> WORK TO BE COMPLETED
Print out the entries that follow exactly, missing none.

(Object correspondence data)
=====

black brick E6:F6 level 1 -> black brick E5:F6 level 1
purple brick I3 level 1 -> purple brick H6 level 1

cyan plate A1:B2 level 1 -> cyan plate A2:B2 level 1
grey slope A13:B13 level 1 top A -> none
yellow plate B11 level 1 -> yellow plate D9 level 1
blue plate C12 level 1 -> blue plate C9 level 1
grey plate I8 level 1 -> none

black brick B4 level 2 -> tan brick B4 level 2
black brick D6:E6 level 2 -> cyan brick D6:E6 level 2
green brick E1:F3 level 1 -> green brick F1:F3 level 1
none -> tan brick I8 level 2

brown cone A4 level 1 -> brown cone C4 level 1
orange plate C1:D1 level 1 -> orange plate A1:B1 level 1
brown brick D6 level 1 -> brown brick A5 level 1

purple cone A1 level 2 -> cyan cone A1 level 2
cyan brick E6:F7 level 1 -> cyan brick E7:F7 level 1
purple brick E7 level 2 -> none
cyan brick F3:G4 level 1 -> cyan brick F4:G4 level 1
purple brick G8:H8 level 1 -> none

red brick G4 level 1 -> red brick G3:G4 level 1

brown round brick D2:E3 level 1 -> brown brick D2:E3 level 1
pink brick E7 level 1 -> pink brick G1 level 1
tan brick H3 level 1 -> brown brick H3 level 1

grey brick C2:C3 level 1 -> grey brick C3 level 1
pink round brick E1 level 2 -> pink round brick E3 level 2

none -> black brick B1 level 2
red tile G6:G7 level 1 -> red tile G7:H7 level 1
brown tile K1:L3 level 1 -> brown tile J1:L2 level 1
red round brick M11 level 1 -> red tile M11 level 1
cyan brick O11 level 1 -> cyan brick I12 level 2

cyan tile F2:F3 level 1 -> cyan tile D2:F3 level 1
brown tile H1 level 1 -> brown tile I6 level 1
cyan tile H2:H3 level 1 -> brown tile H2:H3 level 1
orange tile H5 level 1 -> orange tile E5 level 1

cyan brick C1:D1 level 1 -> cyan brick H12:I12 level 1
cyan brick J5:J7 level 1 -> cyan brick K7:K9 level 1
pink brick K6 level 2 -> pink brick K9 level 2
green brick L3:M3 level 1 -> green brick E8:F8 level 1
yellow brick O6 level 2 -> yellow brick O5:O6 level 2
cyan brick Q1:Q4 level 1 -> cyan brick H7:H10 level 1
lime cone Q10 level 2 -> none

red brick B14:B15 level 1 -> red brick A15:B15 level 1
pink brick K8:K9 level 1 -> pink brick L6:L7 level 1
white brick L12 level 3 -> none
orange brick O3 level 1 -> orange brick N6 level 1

=====

> RESULT FOR THIS TASK
black brick E6:F6 level 1 -> black brick E5:F6 level 1
purple brick I3 level 1 -> purple brick H6 level 1

cyan plate A1:B2 level 1 -> cyan plate A2:B2 level 1
grey slope A13:B13 level 1 top A -> none
yellow plate B11 level 1 -> yellow plate D9 level 1
blue plate C12 level 1 -> blue plate C9 level 1
grey plate I8 level 1 -> none

black brick B4 level 2 -> tan brick B4 level 2
black brick D6:E6 level 2 -> cyan brick D6:E6 level 2
green brick E1:F3 level 1 -> green brick F1:F3 level 1
none -> tan brick I8 level 2

brown cone A4 level 1 -> brown cone C4 level 1
orange plate C1:D1 level 1 -> orange plate A1:B1 level 1
brown brick D6 level 1 -> brown brick A5 level 1

purple cone A1 level 2 -> cyan cone A1 level 2
cyan brick E6:F7 level 1 -> cyan brick E7:F7 level 1
purple brick E7 level 2 -> none
cyan brick F3:G4 level 1 -> cyan brick F4:G4 level 1
purple brick G8:H8 level 1 -> none

red brick G4 level 1 -> red brick G3:G4 level 1

brown round brick D2:E3 level 1 -> brown brick D2:E3 level 1
pink brick E7 level 1 -> pink brick G1 level 1
tan brick H3 level 1 -> brown brick H3 level 1

grey brick C2:C3 level 1 -> grey brick C3 level 1
pink round brick E1 level 2 -> pink round brick E3 level 2

none -> black brick B1 level 2
red tile G6:G7 level 1 -> red tile G7:H7 level 1
brown tile K1:L3 level 1 -> brown tile J1:L2 level 1
red round brick M11 level 1 -> red tile M11 level 1
cyan brick O11 level 1 -> cyan brick I12 level 2

cyan tile F2:F3 level 1 -> cyan tile D2:F3 level 1
brown tile H1 level 1 -> brown tile I6 level 1
cyan tile H2:H3 level 1 -> brown tile H2:H3 level 1
orange tile H5 level 1 -> orange tile E5 level 1

cyan brick C1:D1 level 1 -> cyan brick H12:I12 level 1
cyan brick J5:J7 level 1 -> cyan brick K7:K9 level 1
pink brick K6 level 2 -> pink brick K9 level 2
green brick L3:M3 level 1 -> green brick E8:F8 level 1
yellow brick O6 level 2 -> yellow brick O5:O6 level 2
cyan brick Q1:Q4 level 1 -> cyan brick H7:H10 level 1
lime cone Q10 level 2 -> none

red brick B14:B15 level 1 -> red brick A15:B15 level 1
pink brick K8:K9 level 1 -> pink brick L6:L7 level 1
white brick L12 level 3 -> none
orange brick O3 level 1 -> orange brick N6 level 1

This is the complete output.